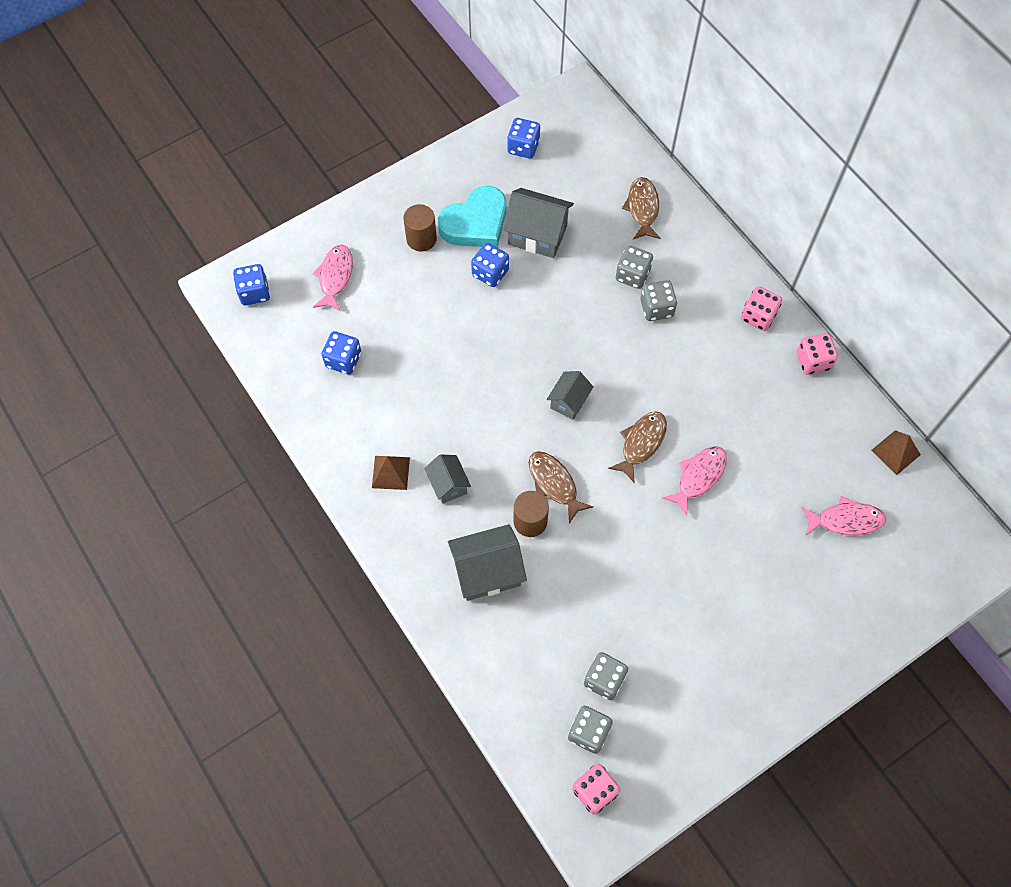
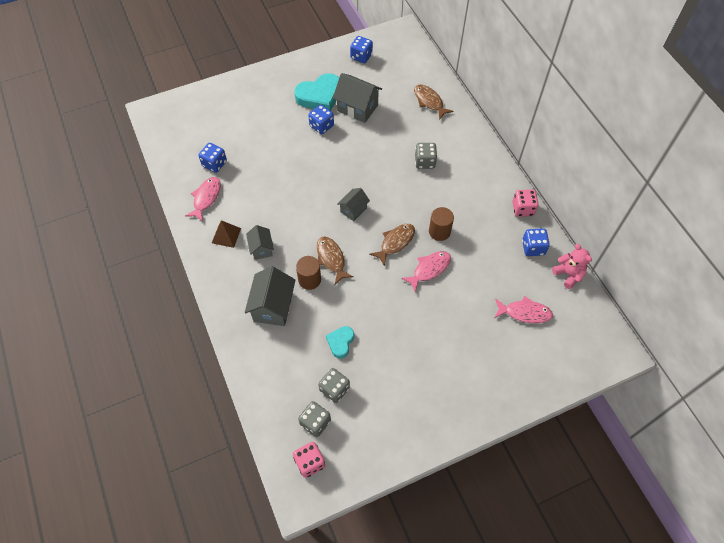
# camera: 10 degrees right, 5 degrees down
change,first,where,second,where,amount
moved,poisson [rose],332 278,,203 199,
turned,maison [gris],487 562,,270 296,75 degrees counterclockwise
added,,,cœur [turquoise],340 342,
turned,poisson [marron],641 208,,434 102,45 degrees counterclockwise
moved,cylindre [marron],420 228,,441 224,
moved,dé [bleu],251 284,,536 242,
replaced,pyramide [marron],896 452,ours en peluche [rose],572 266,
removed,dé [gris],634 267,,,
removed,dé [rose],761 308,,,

__TASK OBJECTIVE__.
Down to the last line, reproduce the material above exactly; skip its images.

__SOLUTION TO THIS PROBLEM__.
# camera: 10 degrees right, 5 degrees down
change,first,where,second,where,amount
moved,poisson [rose],332 278,,203 199,
turned,maison [gris],487 562,,270 296,75 degrees counterclockwise
added,,,cœur [turquoise],340 342,
turned,poisson [marron],641 208,,434 102,45 degrees counterclockwise
moved,cylindre [marron],420 228,,441 224,
moved,dé [bleu],251 284,,536 242,
replaced,pyramide [marron],896 452,ours en peluche [rose],572 266,
removed,dé [gris],634 267,,,
removed,dé [rose],761 308,,,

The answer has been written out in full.